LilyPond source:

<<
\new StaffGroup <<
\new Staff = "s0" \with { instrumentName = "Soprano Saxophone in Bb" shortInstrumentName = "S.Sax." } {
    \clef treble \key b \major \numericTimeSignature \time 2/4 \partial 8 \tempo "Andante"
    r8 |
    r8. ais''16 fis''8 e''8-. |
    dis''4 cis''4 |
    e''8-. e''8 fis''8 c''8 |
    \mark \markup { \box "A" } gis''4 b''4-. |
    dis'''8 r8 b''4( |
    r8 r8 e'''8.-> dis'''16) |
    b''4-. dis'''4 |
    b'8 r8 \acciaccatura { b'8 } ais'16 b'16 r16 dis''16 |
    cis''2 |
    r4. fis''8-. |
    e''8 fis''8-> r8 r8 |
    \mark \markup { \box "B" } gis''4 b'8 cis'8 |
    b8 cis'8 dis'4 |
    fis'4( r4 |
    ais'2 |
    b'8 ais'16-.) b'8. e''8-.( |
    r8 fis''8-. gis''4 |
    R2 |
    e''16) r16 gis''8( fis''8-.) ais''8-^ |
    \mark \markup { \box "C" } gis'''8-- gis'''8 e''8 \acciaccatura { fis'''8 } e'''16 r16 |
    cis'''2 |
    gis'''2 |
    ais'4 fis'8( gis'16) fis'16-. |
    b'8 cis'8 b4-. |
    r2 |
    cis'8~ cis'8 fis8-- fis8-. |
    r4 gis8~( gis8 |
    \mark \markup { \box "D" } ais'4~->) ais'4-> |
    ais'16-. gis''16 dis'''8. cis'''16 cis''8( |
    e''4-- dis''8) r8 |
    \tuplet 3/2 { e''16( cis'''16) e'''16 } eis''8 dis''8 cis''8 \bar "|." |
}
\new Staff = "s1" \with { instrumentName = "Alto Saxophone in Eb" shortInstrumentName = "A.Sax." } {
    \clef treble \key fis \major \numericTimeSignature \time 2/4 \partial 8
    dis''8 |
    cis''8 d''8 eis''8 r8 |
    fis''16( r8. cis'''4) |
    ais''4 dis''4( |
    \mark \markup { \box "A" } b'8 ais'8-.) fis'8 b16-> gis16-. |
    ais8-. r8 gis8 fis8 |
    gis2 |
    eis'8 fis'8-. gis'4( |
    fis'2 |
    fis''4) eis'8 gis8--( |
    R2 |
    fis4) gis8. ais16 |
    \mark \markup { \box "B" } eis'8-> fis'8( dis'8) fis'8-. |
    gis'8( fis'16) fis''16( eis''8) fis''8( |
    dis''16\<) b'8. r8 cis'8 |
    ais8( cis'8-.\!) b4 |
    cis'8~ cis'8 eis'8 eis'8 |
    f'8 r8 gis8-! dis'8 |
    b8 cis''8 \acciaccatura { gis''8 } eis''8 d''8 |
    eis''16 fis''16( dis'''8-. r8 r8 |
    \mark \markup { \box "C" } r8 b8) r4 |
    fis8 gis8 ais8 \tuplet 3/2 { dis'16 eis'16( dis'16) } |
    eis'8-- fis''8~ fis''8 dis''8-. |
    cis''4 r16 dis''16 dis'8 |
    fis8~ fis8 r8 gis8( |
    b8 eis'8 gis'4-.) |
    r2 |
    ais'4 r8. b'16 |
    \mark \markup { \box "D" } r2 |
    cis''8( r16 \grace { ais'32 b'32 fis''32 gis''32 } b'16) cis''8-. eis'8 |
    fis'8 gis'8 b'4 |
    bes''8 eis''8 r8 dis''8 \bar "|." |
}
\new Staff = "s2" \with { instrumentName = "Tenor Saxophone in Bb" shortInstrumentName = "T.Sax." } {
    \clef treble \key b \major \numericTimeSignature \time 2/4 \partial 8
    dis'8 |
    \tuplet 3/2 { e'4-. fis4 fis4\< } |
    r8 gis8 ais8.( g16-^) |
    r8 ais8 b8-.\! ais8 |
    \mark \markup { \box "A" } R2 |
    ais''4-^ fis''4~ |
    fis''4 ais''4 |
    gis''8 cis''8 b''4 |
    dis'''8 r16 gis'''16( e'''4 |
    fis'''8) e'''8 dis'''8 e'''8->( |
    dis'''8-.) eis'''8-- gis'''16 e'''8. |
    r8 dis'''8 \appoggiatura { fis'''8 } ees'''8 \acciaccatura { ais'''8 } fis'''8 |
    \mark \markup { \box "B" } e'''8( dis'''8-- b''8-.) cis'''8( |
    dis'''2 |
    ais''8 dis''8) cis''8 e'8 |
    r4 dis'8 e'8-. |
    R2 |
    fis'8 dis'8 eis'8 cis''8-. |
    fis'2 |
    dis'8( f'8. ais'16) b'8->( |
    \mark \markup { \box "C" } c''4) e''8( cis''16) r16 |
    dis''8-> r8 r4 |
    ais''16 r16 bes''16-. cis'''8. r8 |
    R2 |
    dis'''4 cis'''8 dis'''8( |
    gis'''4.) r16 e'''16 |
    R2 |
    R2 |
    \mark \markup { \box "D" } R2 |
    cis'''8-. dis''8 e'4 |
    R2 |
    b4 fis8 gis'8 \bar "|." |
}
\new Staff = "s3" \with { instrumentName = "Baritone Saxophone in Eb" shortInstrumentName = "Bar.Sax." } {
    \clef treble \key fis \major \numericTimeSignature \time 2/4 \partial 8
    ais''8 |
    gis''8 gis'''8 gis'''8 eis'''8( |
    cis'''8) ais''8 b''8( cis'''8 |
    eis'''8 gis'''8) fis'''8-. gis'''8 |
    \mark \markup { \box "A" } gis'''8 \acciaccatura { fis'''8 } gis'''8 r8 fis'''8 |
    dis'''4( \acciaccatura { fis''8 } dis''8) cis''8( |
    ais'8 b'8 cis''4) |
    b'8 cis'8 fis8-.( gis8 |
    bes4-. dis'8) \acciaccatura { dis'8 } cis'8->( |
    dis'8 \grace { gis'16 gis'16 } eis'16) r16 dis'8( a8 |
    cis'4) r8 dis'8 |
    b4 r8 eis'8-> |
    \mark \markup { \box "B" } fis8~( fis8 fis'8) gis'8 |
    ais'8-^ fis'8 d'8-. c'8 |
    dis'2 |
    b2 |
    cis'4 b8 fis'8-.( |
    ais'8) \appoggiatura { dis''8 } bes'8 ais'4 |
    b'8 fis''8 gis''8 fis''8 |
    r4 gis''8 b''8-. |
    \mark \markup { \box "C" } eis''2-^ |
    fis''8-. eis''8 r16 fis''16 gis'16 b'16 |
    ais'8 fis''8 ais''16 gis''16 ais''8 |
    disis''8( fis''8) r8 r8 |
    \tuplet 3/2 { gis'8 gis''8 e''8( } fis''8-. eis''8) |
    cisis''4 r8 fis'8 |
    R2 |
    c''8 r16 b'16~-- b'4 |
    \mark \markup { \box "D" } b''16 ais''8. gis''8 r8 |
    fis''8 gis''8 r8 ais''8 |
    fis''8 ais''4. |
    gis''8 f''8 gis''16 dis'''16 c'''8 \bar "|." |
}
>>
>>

_Description of the task:_ Find every line of the entries that contains the string "shortInstrumentName", and copy each of those lines.

_Solved problem:_
\new Staff = "s0" \with { instrumentName = "Soprano Saxophone in Bb" shortInstrumentName = "S.Sax." } {
\new Staff = "s1" \with { instrumentName = "Alto Saxophone in Eb" shortInstrumentName = "A.Sax." } {
\new Staff = "s2" \with { instrumentName = "Tenor Saxophone in Bb" shortInstrumentName = "T.Sax." } {
\new Staff = "s3" \with { instrumentName = "Baritone Saxophone in Eb" shortInstrumentName = "Bar.Sax." } {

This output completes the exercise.